- Exercise goal:
Output the data below exactly, images excluded.

- Excerpted data:
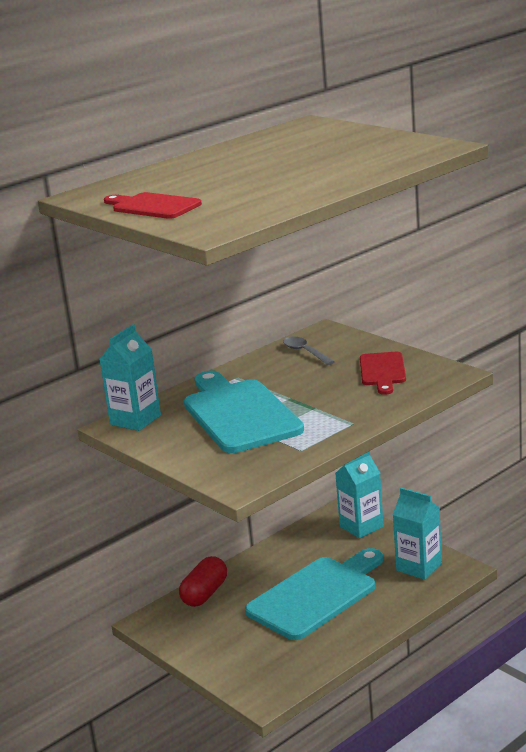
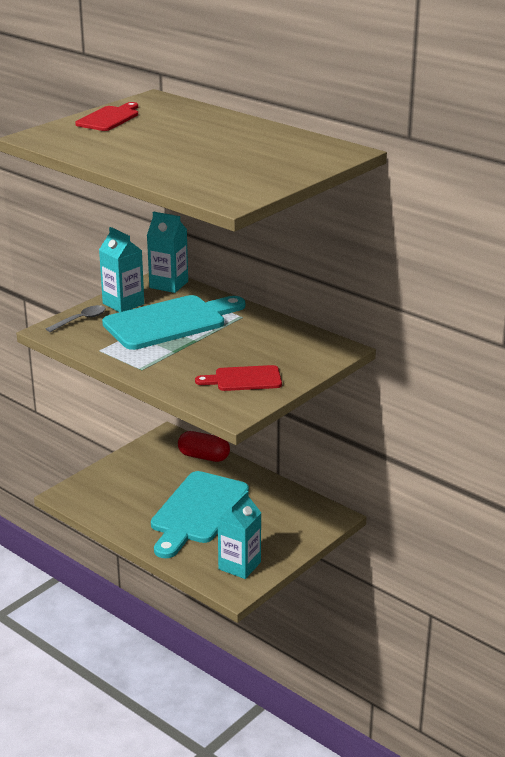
camera: 80 degrees right, 5 degrees up
turquoise cutting board [245,548,383,640] -> turquoise cutting board turned 75 degrees clockwise [151,471,249,558]
grey spoon [283,336,335,365] -> grey spoon moved to [46,305,106,332]
turquoise carton [335,451,384,538] -> turquoise carton moved to [99,227,144,312]

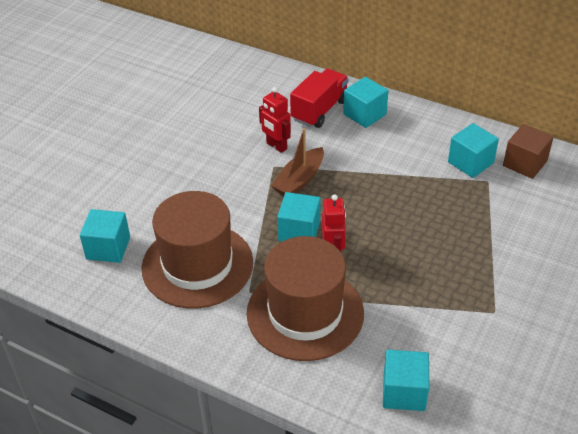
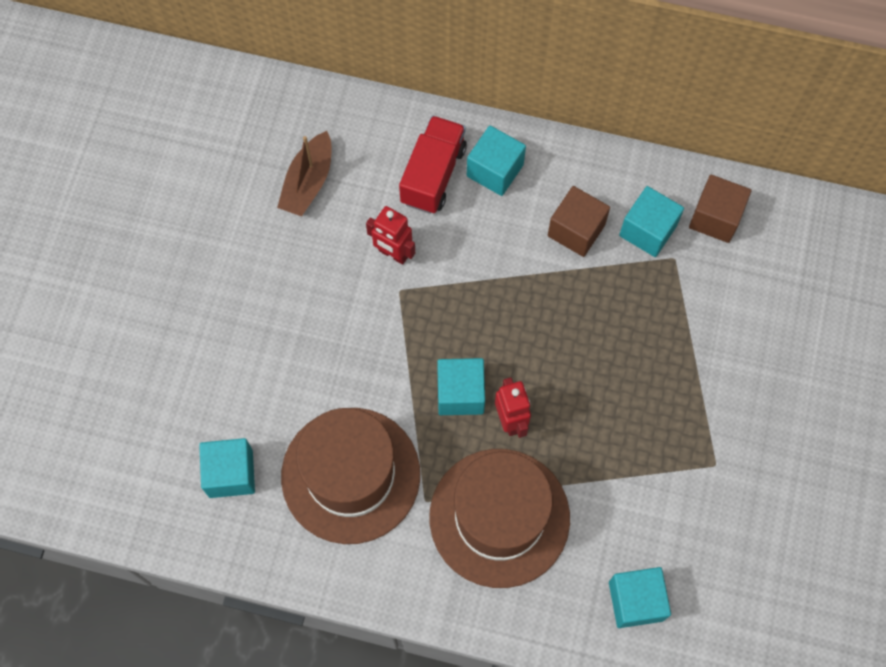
camera: 15 degrees left, 25 degrees up
brown boat [271,128,324,196] -> brown boat moved to [277,131,331,216]
none -> brown cube [548,186,610,257]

- Result for this task:
camera: 80 degrees right, 5 degrees up
turquoise cutting board [245,548,383,640] -> turquoise cutting board turned 75 degrees clockwise [151,471,249,558]
grey spoon [283,336,335,365] -> grey spoon moved to [46,305,106,332]
turquoise carton [335,451,384,538] -> turquoise carton moved to [99,227,144,312]

camera: 15 degrees left, 25 degrees up
brown boat [271,128,324,196] -> brown boat moved to [277,131,331,216]
none -> brown cube [548,186,610,257]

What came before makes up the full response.